### Task instructions
The entries below are to be reproduced exactly, with their pictures omitted.

____ The input

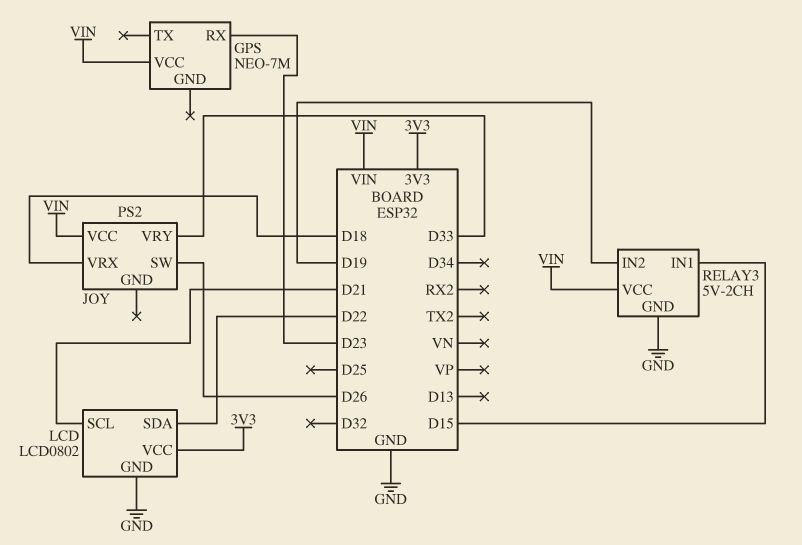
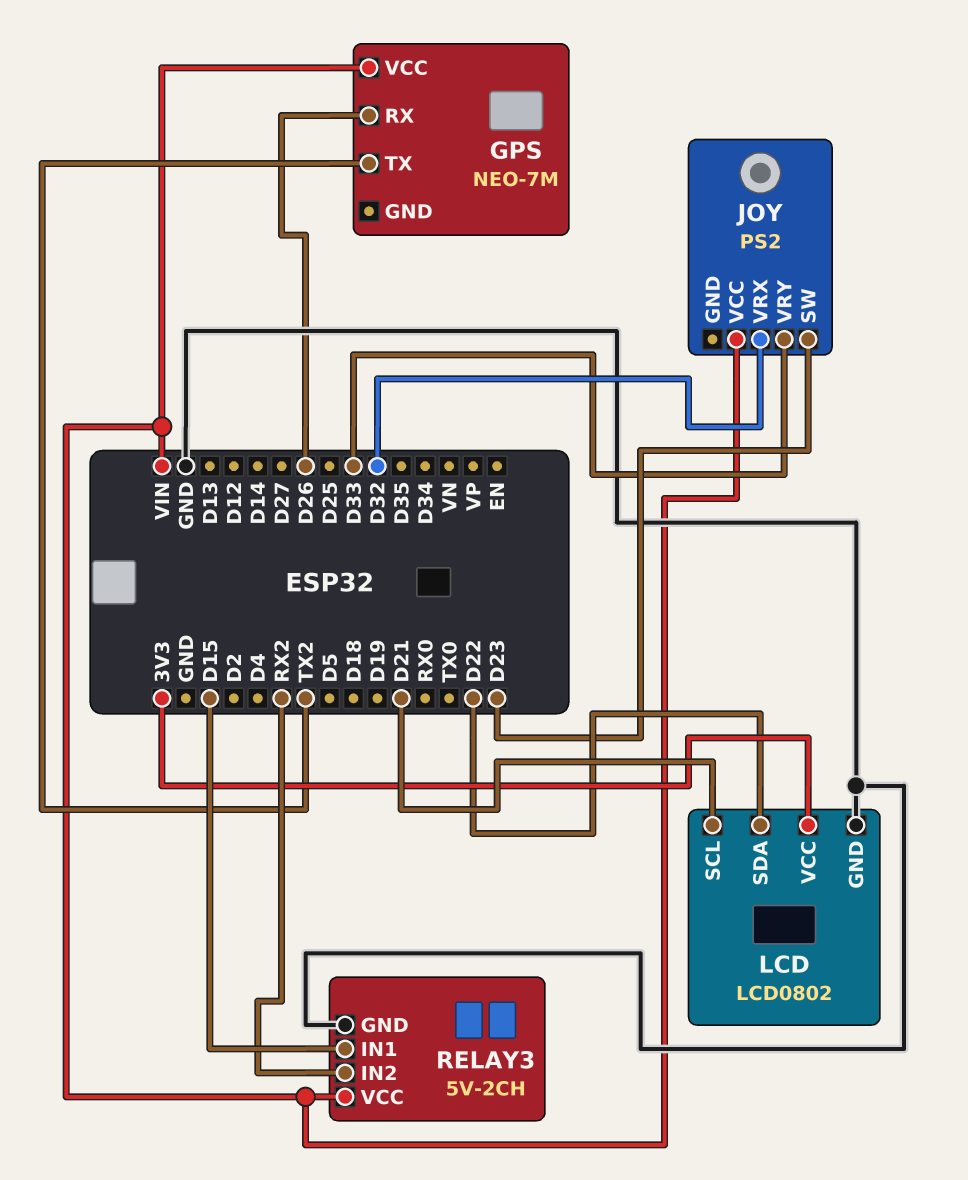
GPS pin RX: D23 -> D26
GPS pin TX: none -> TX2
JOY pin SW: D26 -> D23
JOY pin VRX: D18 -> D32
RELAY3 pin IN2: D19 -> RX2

________

### Result
GPS pin RX: D23 -> D26
GPS pin TX: none -> TX2
JOY pin SW: D26 -> D23
JOY pin VRX: D18 -> D32
RELAY3 pin IN2: D19 -> RX2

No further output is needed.